Work to be completed — Each entry should be set down again verbatim, with the images omitted.

Given information —
# # #
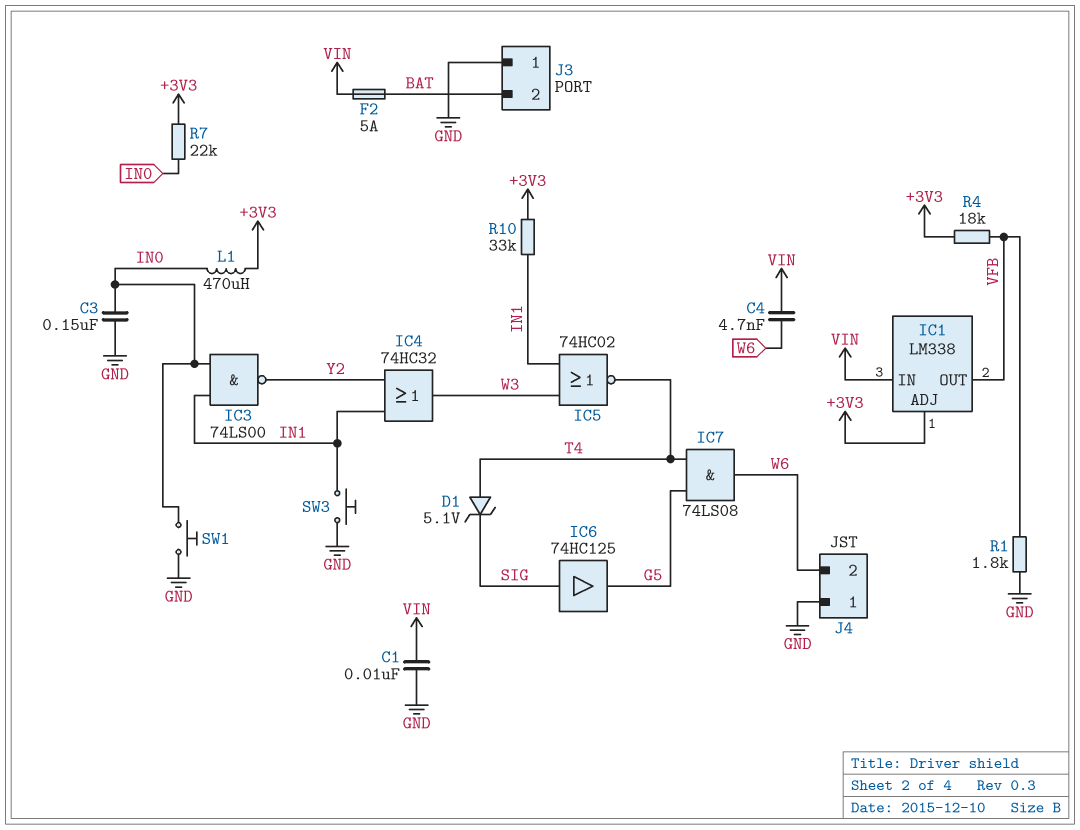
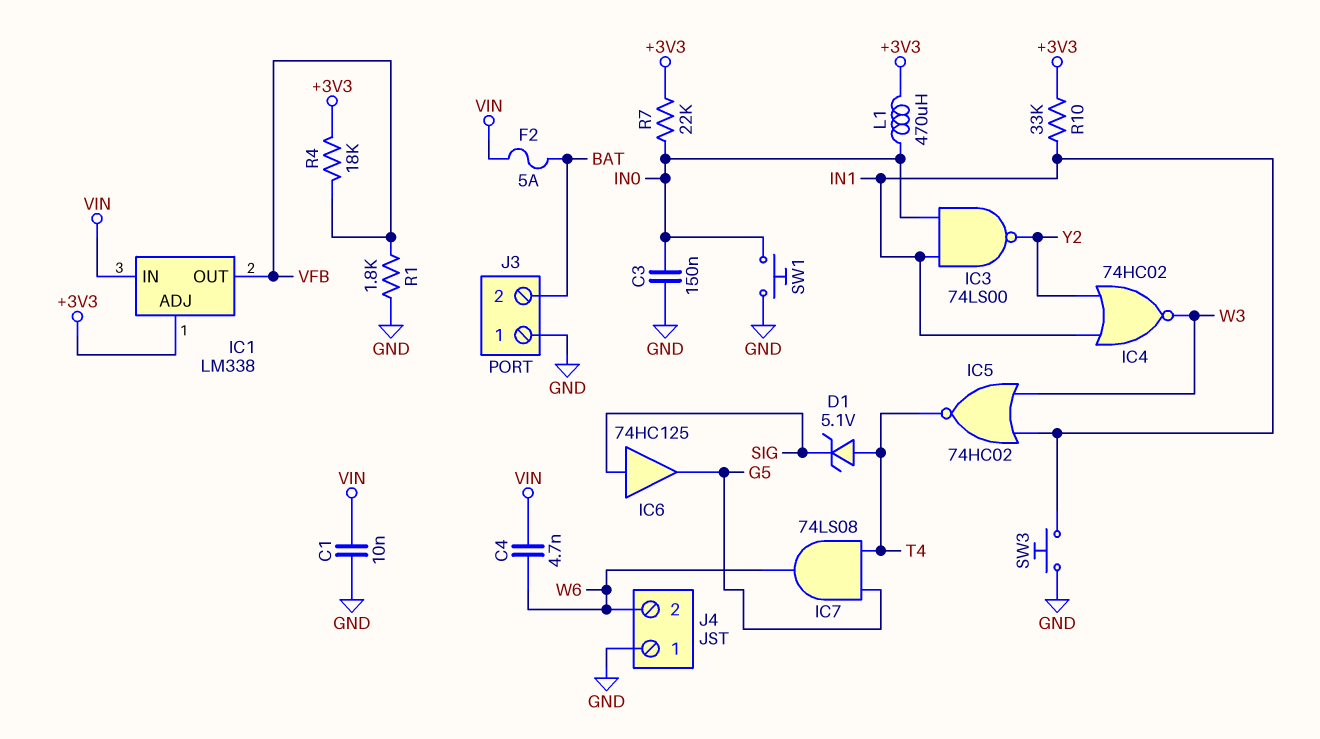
IC4: OR 74HC32 (in IN1, in Y2, out W3) -> NOR 74HC02 (in IN1, in Y2, out W3)

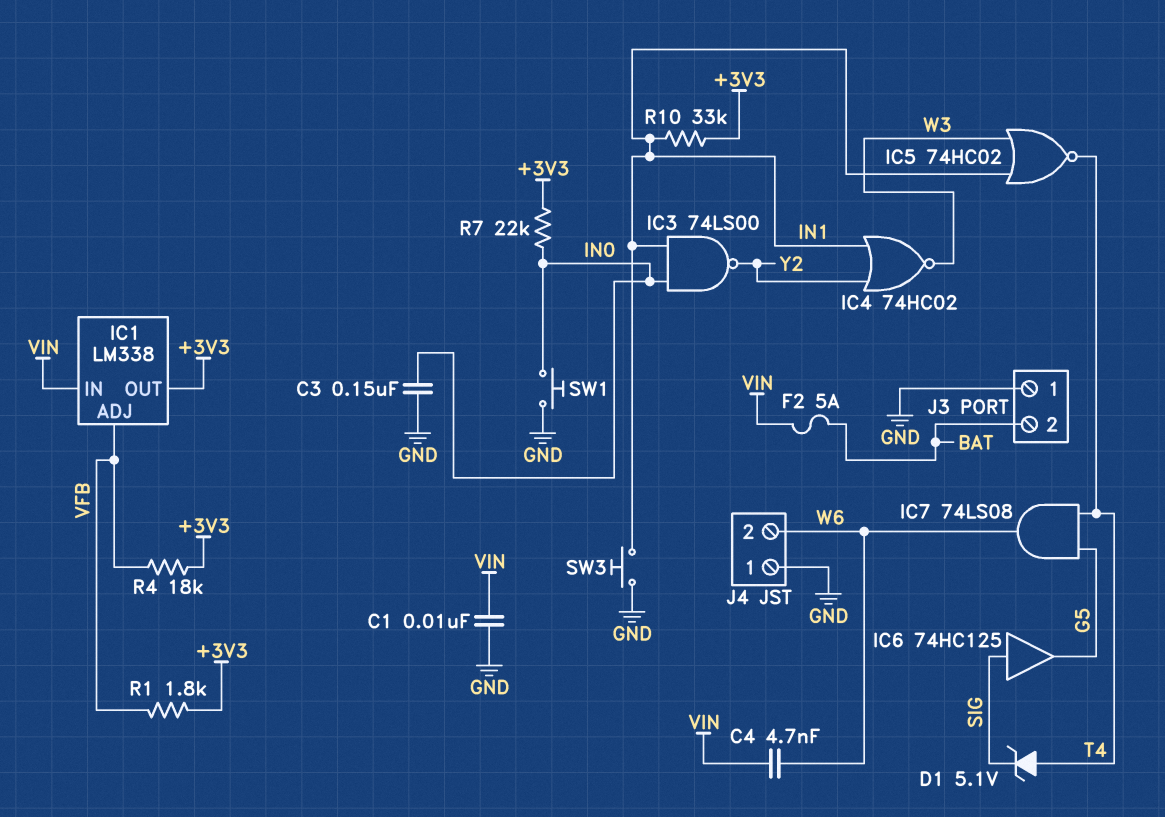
IC1 pin ADJ: +3V3 -> VFB
IC1 pin OUT: VFB -> +3V3
L1: 470uH (+3V3, IN0) -> none
R1: 1.8k (GND, VFB) -> 1.8k (+3V3, VFB)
# # #
Task solution —
IC4: OR 74HC32 (in IN1, in Y2, out W3) -> NOR 74HC02 (in IN1, in Y2, out W3)

IC1 pin ADJ: +3V3 -> VFB
IC1 pin OUT: VFB -> +3V3
L1: 470uH (+3V3, IN0) -> none
R1: 1.8k (GND, VFB) -> 1.8k (+3V3, VFB)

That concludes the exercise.